— Exercise instructions —
In the records below, update the lines from the one containing "Considering their positions, is" through the one containing "order, than the other object.", inclusive, by replacing every occurrence of "wooden slats" with "wooden planks". Return those lines with all other wording unchanged.
Start of Material for the task
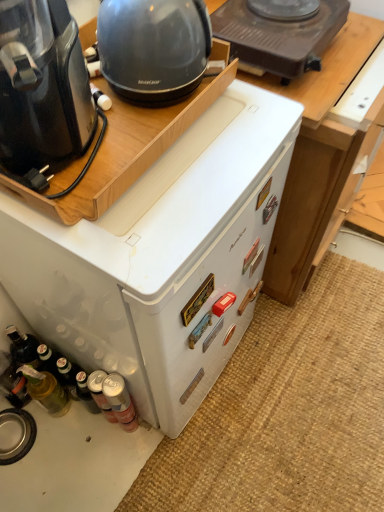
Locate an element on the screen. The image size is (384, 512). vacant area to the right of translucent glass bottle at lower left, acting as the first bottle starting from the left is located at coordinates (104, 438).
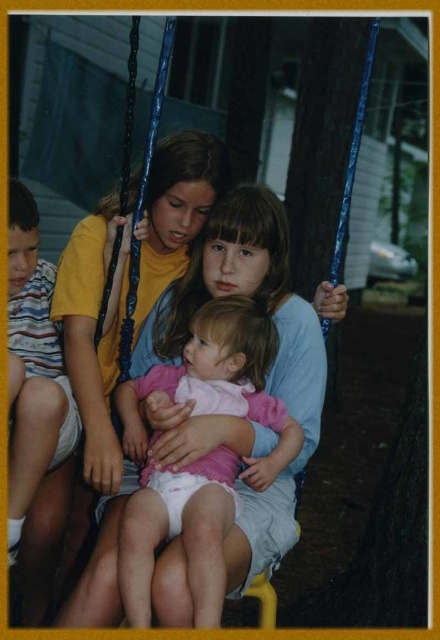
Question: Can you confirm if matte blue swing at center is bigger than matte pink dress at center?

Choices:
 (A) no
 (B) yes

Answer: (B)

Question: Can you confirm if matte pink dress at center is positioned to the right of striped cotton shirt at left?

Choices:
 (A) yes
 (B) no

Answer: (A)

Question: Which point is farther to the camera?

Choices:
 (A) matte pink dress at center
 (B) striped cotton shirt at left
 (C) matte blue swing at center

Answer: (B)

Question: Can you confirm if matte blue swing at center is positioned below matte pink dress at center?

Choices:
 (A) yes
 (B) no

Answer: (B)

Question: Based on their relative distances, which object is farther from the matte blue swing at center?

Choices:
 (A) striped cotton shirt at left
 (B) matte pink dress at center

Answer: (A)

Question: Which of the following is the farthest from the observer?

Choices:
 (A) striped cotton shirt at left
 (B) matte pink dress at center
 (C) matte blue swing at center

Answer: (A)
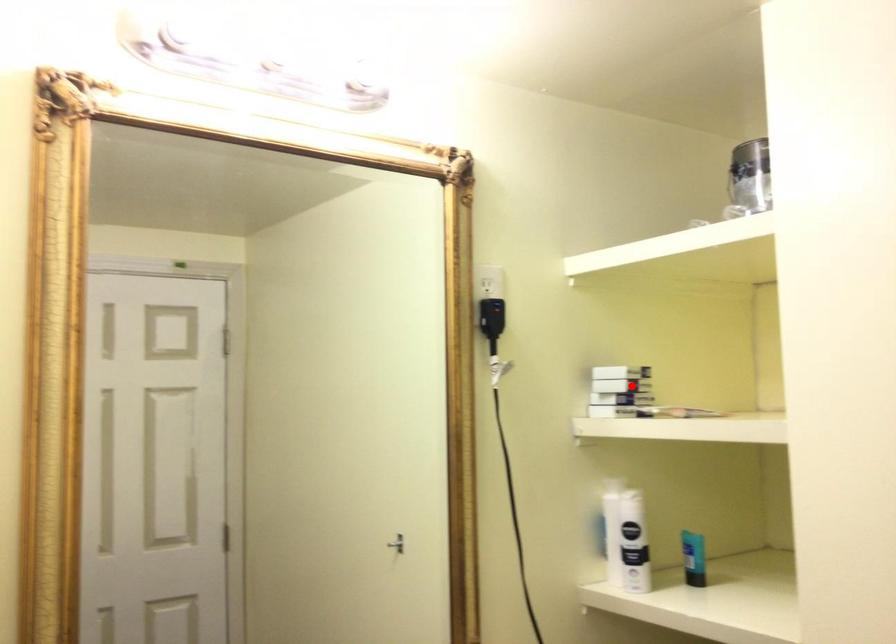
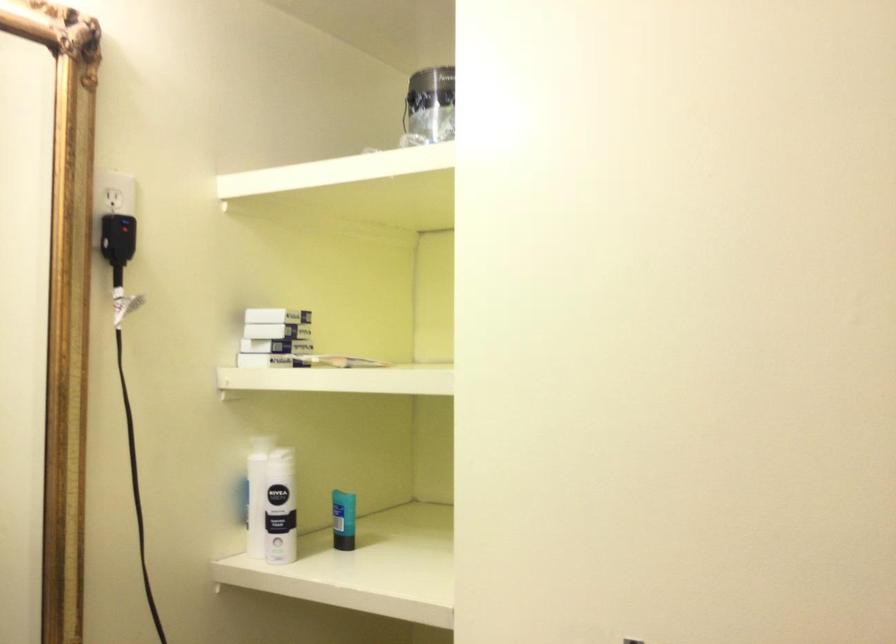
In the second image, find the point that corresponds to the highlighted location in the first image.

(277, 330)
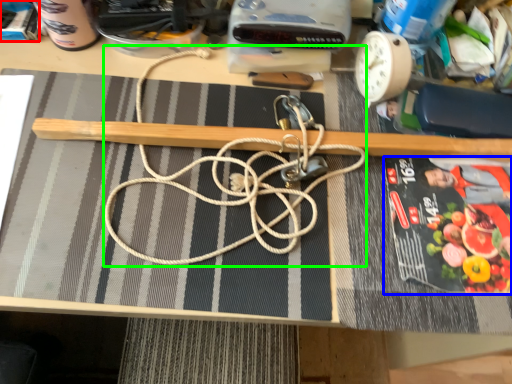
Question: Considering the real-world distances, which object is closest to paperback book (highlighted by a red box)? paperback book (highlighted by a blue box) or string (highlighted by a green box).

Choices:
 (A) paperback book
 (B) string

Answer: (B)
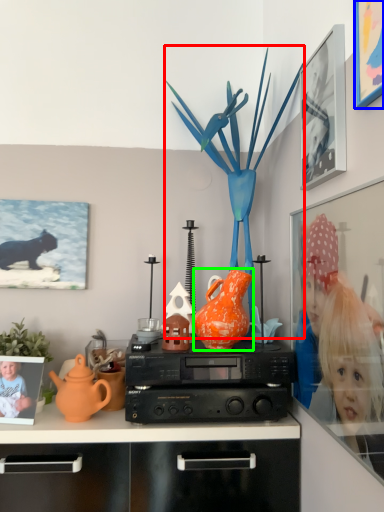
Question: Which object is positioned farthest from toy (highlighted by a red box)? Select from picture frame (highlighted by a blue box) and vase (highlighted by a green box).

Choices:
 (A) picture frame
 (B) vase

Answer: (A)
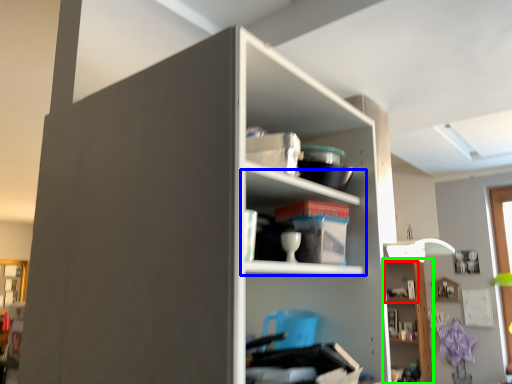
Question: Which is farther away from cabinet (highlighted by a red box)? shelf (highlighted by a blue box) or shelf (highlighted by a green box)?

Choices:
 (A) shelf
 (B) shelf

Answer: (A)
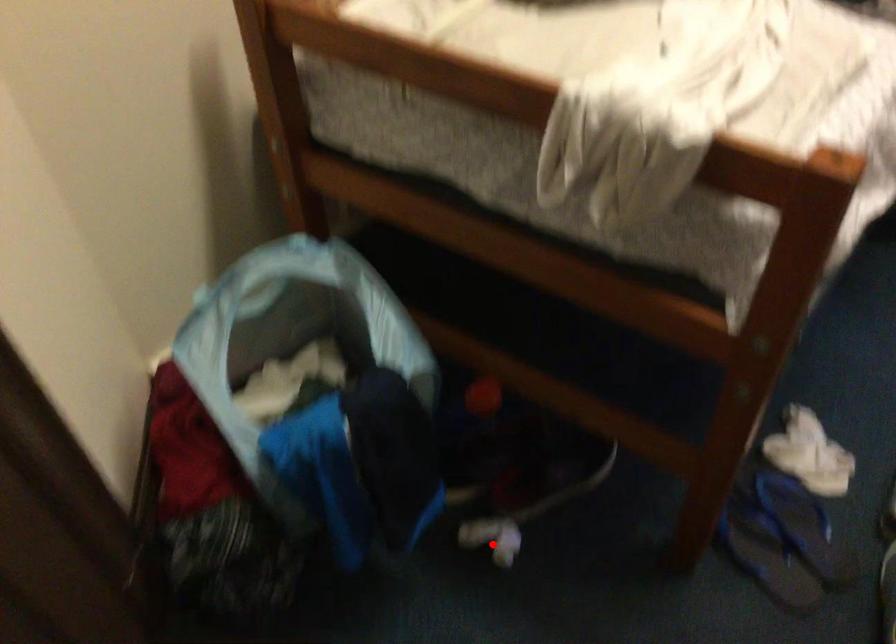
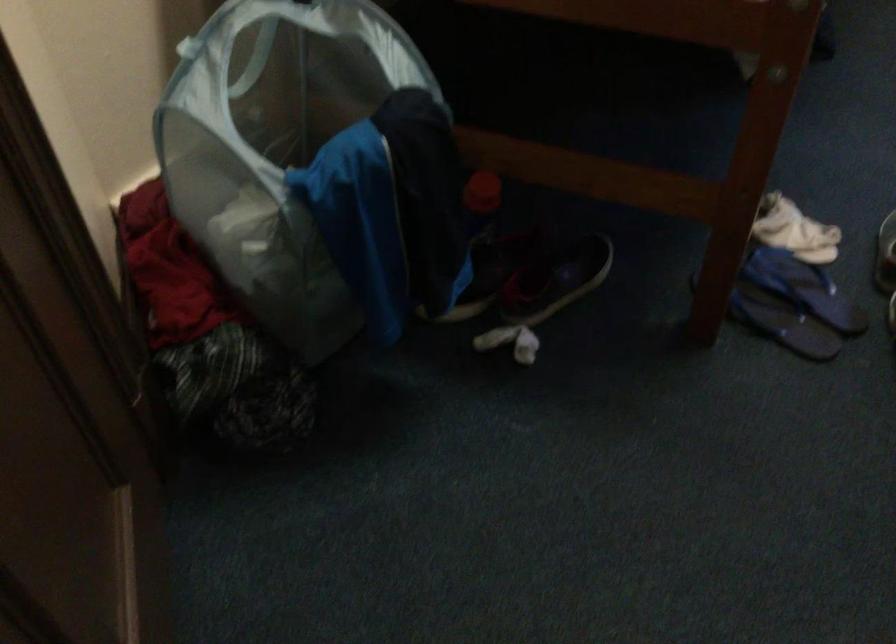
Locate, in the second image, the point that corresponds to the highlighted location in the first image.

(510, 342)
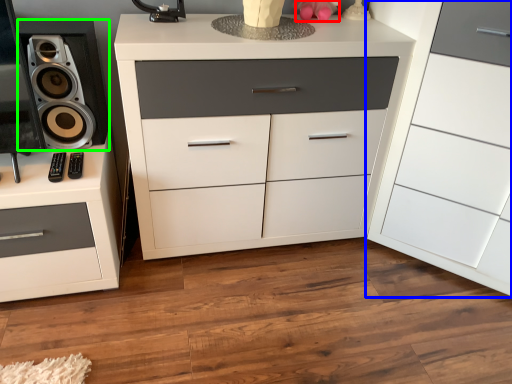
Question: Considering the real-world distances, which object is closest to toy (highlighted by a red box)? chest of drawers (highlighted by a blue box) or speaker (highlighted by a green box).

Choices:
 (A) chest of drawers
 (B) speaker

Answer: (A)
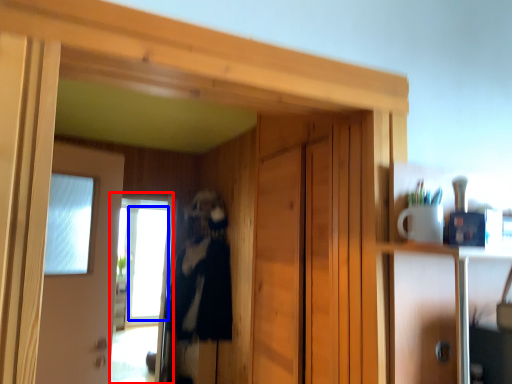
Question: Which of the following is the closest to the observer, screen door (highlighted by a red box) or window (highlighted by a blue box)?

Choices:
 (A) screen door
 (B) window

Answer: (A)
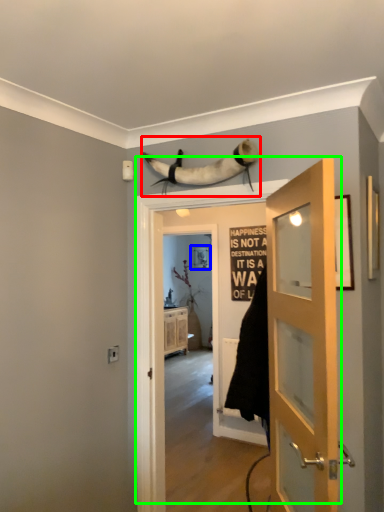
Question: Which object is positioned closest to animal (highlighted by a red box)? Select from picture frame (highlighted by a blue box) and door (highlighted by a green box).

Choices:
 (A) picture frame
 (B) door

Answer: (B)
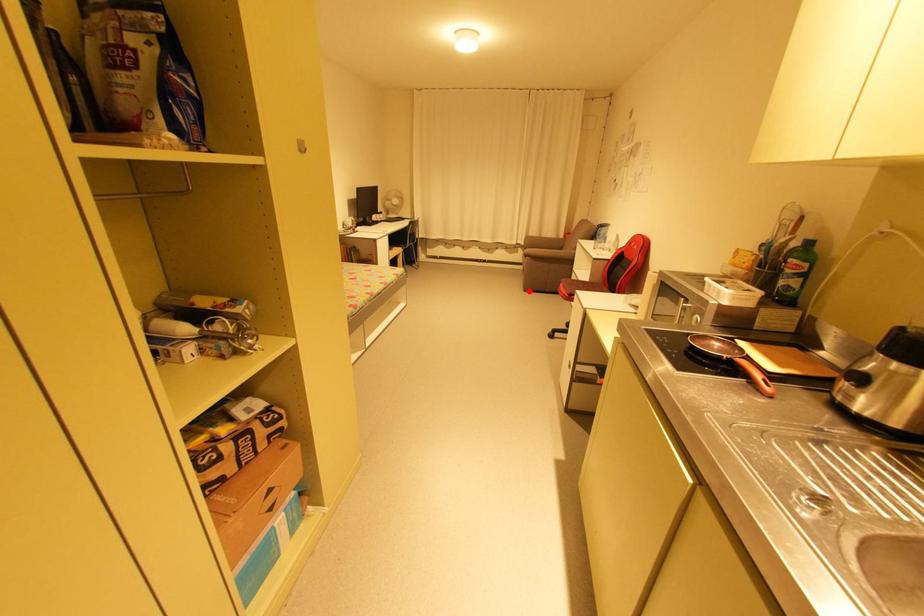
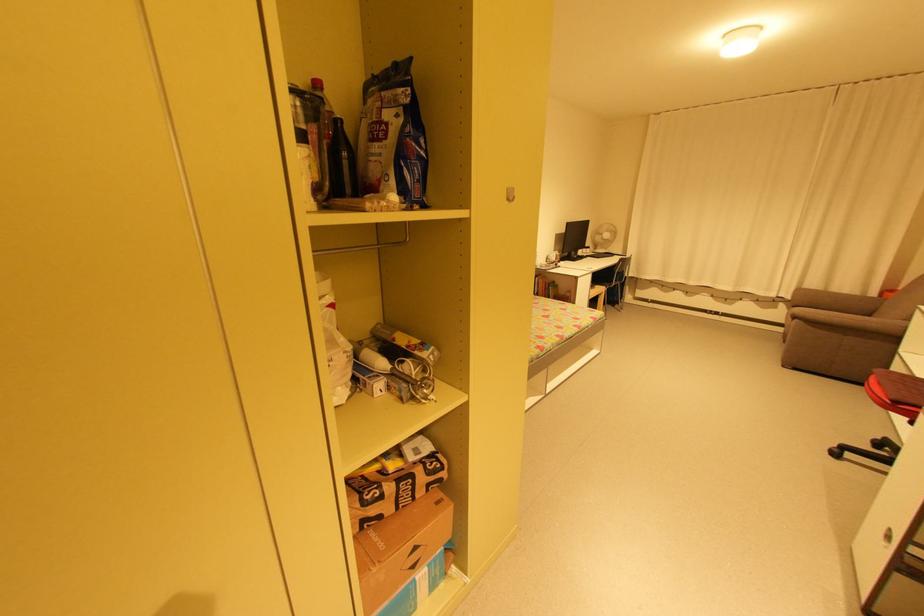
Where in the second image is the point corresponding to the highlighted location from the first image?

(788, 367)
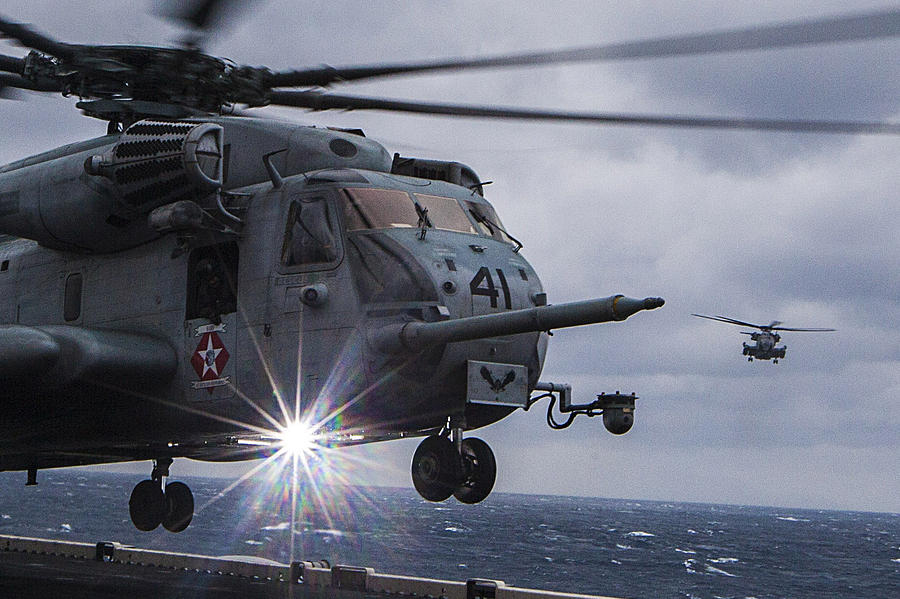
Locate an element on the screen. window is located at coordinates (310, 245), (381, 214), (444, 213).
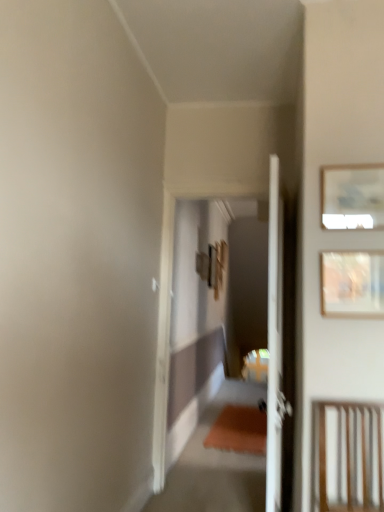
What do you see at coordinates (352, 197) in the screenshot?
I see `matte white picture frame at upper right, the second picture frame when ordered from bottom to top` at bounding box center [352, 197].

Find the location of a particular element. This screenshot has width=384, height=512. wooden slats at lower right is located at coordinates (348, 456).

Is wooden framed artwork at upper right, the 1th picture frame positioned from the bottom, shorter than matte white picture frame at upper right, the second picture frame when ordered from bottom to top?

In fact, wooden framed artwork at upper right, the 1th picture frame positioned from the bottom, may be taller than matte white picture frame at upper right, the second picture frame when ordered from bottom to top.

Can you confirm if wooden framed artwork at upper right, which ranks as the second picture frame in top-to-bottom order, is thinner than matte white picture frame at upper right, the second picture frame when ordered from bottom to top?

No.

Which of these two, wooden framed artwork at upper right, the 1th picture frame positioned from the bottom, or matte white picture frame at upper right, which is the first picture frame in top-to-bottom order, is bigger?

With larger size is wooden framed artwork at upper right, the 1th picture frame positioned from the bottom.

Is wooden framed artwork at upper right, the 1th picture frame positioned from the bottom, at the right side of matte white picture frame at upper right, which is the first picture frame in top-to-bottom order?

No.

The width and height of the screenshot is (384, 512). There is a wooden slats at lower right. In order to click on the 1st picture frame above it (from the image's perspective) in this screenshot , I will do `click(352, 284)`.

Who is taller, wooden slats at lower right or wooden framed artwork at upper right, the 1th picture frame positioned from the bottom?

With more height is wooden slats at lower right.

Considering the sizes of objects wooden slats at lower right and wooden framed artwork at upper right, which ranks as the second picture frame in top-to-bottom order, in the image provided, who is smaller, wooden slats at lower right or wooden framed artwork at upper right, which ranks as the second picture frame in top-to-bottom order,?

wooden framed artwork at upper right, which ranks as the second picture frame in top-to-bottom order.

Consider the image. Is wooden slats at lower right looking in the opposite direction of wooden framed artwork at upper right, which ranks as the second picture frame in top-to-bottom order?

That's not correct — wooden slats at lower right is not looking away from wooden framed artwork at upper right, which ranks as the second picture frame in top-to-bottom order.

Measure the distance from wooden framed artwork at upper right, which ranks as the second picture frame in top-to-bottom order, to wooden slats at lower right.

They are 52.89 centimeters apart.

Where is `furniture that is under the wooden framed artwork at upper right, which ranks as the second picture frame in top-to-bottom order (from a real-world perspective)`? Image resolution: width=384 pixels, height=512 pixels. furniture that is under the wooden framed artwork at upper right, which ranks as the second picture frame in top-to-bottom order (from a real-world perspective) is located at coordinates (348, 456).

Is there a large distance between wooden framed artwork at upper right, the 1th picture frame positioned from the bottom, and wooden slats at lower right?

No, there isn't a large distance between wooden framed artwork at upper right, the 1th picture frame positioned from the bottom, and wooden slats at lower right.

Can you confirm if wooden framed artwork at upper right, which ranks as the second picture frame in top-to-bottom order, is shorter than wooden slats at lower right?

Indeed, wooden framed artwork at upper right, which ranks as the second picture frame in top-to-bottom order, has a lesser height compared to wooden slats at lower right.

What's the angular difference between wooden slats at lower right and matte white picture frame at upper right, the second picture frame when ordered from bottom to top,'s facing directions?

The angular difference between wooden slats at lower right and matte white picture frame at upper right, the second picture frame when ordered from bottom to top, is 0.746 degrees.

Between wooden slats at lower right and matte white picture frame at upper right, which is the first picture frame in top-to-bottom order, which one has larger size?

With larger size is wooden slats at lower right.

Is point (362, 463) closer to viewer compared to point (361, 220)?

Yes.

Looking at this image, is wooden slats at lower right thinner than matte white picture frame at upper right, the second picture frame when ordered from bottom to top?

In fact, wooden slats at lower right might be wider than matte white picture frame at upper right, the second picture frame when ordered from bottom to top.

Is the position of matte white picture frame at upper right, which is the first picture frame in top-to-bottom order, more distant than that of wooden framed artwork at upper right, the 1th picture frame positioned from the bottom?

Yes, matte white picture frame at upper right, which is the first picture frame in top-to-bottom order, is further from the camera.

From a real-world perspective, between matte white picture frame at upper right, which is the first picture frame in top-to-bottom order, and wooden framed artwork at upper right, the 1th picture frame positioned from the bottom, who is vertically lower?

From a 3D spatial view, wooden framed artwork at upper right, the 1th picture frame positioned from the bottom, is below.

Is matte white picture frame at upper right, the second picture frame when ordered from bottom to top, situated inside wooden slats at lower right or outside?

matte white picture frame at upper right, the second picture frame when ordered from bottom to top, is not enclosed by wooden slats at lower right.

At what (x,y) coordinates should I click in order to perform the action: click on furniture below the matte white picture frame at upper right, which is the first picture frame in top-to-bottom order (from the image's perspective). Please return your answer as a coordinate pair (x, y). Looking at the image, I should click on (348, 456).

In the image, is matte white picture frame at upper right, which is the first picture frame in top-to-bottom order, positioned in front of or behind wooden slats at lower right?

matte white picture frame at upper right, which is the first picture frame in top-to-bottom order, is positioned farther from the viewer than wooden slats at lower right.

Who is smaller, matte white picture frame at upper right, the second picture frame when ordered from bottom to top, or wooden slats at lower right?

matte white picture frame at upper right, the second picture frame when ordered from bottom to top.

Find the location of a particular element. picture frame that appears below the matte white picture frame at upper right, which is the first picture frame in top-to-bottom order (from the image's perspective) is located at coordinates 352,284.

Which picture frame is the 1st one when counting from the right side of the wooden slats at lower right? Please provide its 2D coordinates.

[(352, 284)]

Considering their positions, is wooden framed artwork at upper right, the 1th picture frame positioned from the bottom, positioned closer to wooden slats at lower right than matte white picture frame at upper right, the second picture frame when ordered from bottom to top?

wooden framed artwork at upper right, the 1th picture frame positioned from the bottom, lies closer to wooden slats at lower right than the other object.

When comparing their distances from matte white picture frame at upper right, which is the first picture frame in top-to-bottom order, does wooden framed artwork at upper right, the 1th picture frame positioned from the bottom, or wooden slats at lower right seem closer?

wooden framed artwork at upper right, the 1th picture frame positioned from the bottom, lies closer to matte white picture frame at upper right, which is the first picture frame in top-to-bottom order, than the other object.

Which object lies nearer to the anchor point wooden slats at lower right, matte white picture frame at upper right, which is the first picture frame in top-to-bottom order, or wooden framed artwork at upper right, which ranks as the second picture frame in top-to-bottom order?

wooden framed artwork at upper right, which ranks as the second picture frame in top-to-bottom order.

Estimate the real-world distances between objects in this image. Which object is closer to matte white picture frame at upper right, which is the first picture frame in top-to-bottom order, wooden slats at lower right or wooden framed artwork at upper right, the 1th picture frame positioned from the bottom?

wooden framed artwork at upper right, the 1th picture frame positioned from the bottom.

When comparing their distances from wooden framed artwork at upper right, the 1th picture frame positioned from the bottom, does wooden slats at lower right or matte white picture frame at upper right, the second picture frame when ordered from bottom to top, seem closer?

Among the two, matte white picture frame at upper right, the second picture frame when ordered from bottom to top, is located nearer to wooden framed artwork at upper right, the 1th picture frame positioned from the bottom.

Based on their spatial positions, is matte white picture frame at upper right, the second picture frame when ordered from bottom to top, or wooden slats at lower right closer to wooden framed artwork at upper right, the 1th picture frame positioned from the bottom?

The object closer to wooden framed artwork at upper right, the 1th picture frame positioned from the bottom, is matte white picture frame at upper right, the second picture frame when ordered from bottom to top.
End of Material for the task
— Answer for the task —
Considering their positions, is wooden framed artwork at upper right, the 1th picture frame positioned from the bottom, positioned closer to wooden planks at lower right than matte white picture frame at upper right, the second picture frame when ordered from bottom to top?

wooden framed artwork at upper right, the 1th picture frame positioned from the bottom, lies closer to wooden planks at lower right than the other object.

When comparing their distances from matte white picture frame at upper right, which is the first picture frame in top-to-bottom order, does wooden framed artwork at upper right, the 1th picture frame positioned from the bottom, or wooden planks at lower right seem closer?

wooden framed artwork at upper right, the 1th picture frame positioned from the bottom, lies closer to matte white picture frame at upper right, which is the first picture frame in top-to-bottom order, than the other object.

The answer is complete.